* _What you need to do_
Return the listing below unchanged, except that the pictures are dropped.

* _Data listing_
▬▬▬▬▬▬
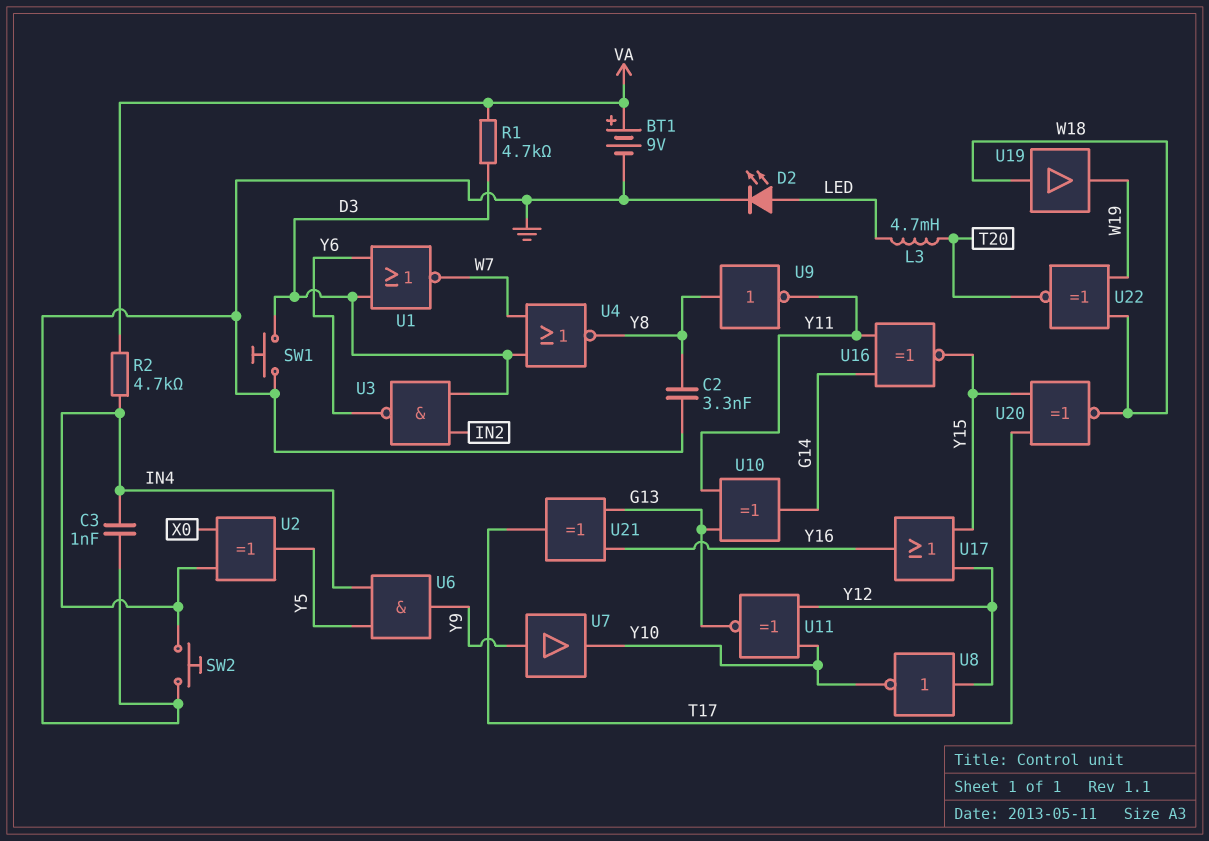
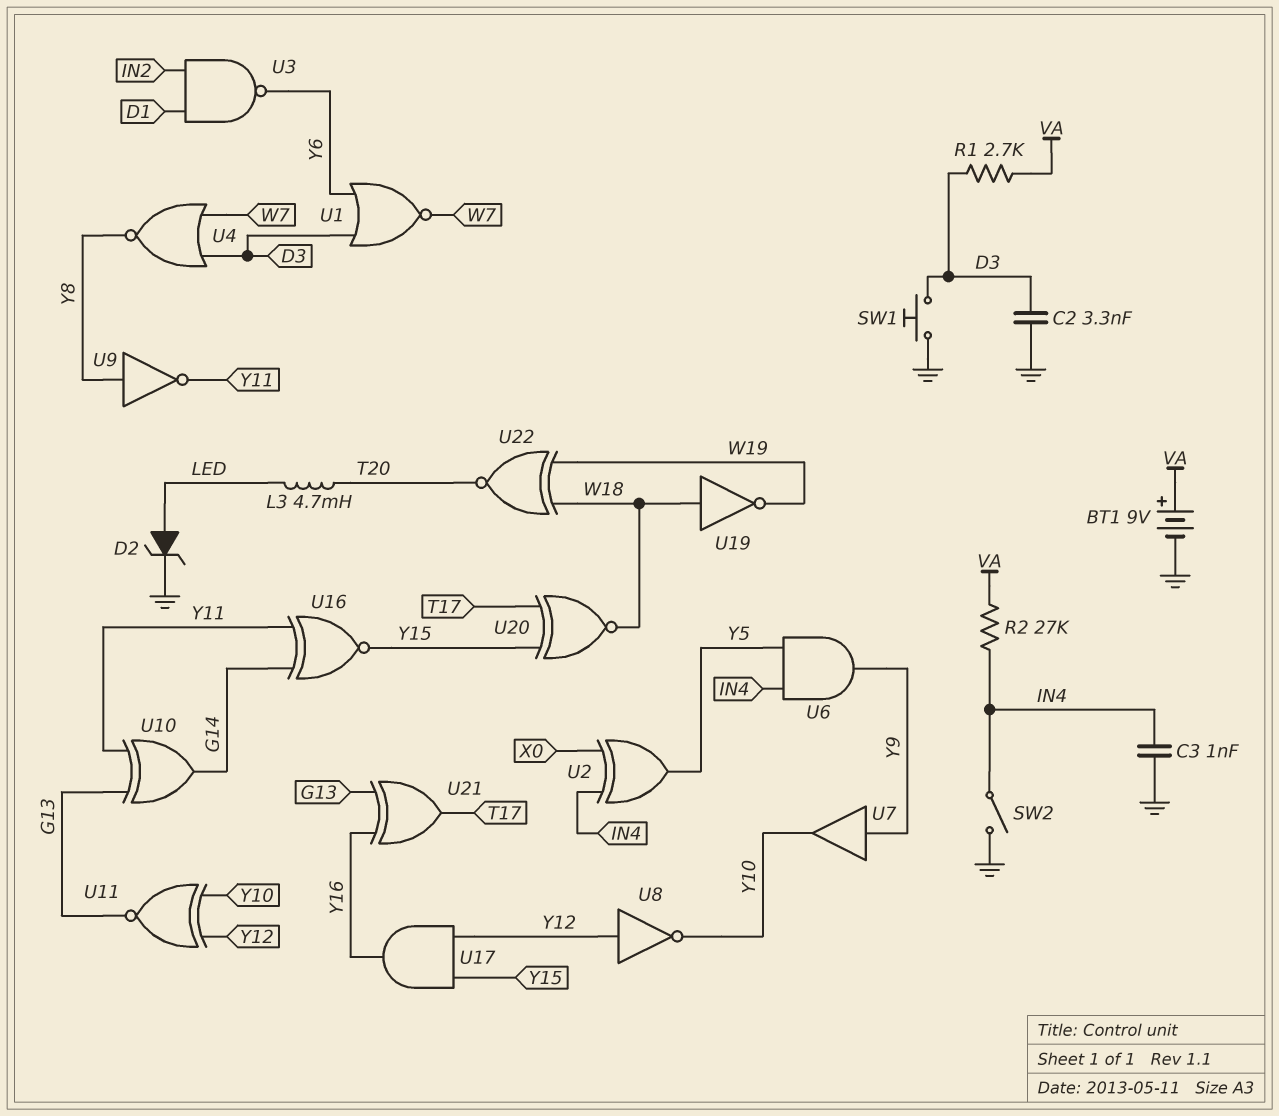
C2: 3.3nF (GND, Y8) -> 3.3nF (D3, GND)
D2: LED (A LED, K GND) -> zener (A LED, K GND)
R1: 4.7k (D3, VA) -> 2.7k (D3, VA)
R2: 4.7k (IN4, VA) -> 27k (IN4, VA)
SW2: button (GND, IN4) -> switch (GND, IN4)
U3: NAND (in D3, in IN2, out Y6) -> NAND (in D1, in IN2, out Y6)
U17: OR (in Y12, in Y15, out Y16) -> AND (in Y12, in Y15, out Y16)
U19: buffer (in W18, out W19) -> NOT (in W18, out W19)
▬▬▬▬▬▬
* _Task answer_
C2: 3.3nF (GND, Y8) -> 3.3nF (D3, GND)
D2: LED (A LED, K GND) -> zener (A LED, K GND)
R1: 4.7k (D3, VA) -> 2.7k (D3, VA)
R2: 4.7k (IN4, VA) -> 27k (IN4, VA)
SW2: button (GND, IN4) -> switch (GND, IN4)
U3: NAND (in D3, in IN2, out Y6) -> NAND (in D1, in IN2, out Y6)
U17: OR (in Y12, in Y15, out Y16) -> AND (in Y12, in Y15, out Y16)
U19: buffer (in W18, out W19) -> NOT (in W18, out W19)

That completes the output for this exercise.